### EXERCISE
Where the string "none" appears in a line of the data, show that line.

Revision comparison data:
+++

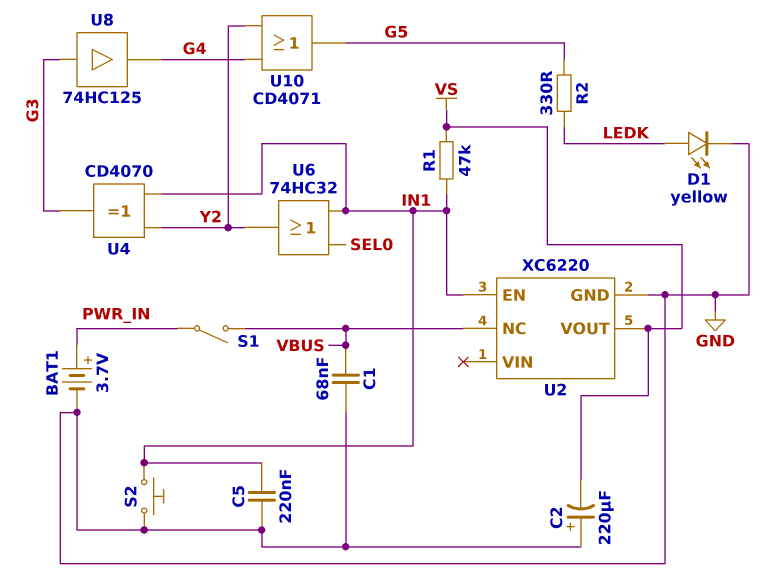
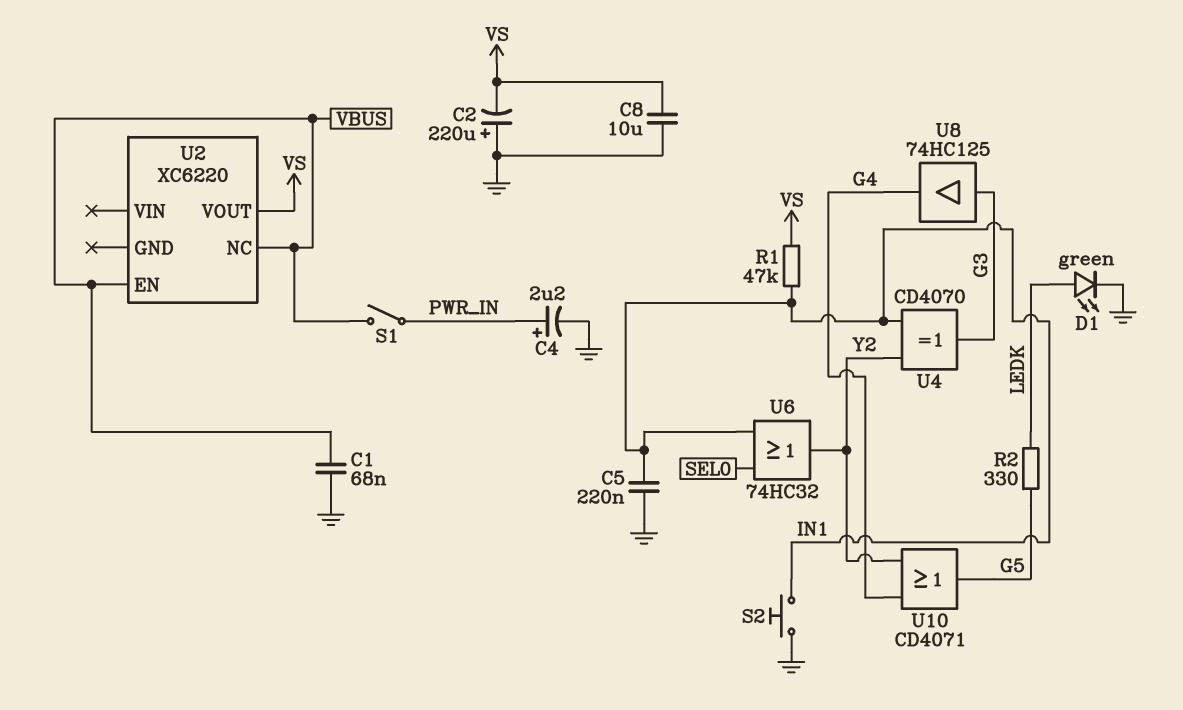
BAT1: 3.7V (plus PWR_IN, minus GND) -> none
C4: none -> 2.2uF (plus PWR_IN, minus GND)
C8: none -> 10uF (GND, VS)
D1: LED yellow (A LEDK, K GND) -> LED green (A LEDK, K GND)
U2 pin EN: IN1 -> VBUS
U2 pin GND: GND -> none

+++

### ANSWER FOR THIS EXERCISE
BAT1: 3.7V (plus PWR_IN, minus GND) -> none
C4: none -> 2.2uF (plus PWR_IN, minus GND)
C8: none -> 10uF (GND, VS)
U2 pin GND: GND -> none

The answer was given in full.